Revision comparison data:
↓

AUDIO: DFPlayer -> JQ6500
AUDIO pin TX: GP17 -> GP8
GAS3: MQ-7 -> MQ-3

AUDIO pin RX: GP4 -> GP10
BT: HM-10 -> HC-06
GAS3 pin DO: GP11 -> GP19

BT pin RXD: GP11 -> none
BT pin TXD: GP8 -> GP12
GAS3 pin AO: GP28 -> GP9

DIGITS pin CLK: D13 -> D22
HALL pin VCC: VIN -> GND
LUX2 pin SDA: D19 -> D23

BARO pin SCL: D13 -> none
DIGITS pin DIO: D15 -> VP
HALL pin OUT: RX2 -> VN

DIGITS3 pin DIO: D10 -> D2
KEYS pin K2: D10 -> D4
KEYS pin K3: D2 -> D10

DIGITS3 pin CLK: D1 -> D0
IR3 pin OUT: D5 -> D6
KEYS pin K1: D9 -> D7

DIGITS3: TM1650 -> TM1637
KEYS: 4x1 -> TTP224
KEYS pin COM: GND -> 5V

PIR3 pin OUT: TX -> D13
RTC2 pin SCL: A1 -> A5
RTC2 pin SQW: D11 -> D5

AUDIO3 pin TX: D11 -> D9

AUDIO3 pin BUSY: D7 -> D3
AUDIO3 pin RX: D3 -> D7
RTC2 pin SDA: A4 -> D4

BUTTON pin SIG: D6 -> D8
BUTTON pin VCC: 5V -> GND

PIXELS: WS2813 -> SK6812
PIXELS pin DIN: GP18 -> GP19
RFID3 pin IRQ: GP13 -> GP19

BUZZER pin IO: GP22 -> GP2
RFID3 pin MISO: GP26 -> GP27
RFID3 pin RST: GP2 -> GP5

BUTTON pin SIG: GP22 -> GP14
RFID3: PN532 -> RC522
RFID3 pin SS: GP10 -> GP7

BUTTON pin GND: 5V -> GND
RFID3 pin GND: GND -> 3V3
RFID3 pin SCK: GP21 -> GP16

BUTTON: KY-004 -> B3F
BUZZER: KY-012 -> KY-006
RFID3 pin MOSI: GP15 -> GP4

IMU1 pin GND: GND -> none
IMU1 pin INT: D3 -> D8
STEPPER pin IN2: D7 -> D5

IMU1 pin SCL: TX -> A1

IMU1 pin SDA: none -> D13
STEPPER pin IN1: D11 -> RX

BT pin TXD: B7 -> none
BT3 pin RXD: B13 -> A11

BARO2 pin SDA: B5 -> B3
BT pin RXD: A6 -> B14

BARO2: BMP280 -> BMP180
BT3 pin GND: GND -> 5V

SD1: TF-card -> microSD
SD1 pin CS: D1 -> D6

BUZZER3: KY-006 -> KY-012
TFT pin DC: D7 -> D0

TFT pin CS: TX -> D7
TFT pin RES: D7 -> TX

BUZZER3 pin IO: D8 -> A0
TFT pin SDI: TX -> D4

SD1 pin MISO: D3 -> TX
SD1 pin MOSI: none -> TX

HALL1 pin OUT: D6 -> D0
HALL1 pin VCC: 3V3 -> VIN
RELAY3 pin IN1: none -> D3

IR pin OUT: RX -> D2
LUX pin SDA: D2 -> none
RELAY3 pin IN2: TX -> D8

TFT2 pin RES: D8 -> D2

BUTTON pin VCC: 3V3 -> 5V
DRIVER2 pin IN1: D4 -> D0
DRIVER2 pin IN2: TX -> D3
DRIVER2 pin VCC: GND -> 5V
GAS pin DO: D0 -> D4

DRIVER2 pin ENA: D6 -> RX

↑

- **Exercise goal**
If a line in the records holds the string "MOSI", copy it.

- **Your response**
RFID3 pin MOSI: GP15 -> GP4
SD1 pin MOSI: none -> TX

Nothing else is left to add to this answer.